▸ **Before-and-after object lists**
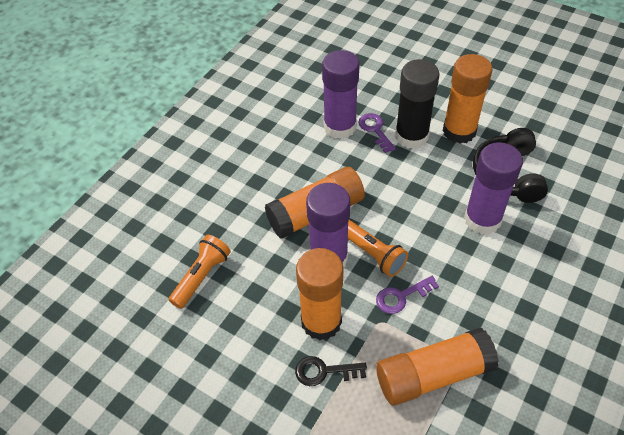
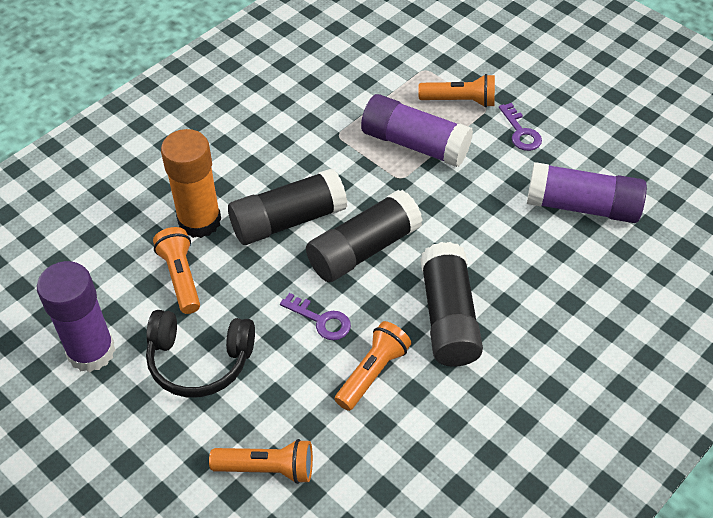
black glue stick: 1 -> 3
black key: 1 -> 0
orange flashlight: 2 -> 4
orange glue stick: 4 -> 1

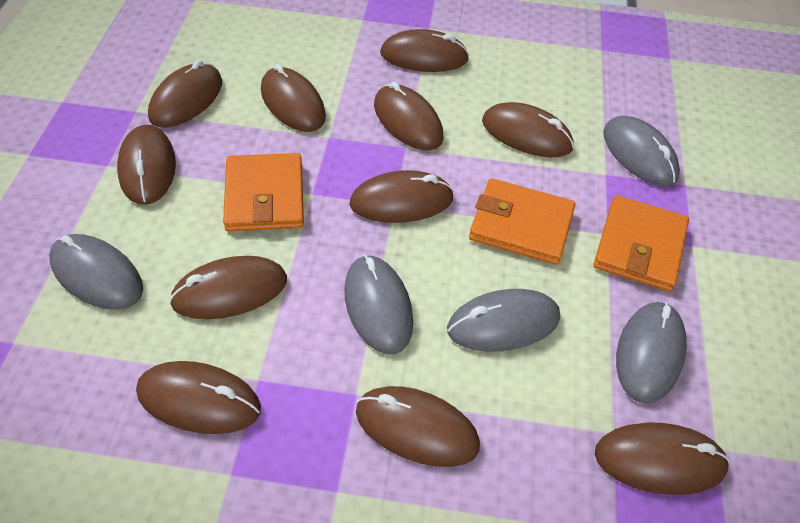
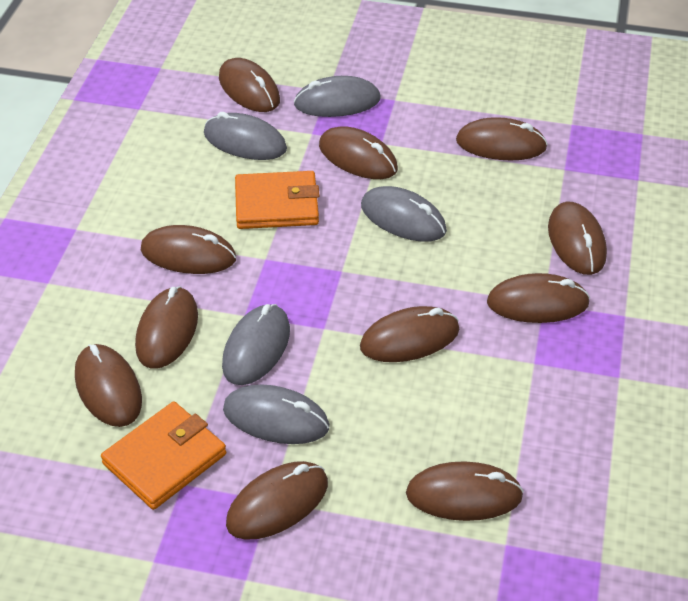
orange wallet: 3 -> 2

▸ **AIM OF THE EXERCISE**
Determine how many lines in the data contain the string "glue", and give the number only.

▸ **SOLVED EXERCISE**
2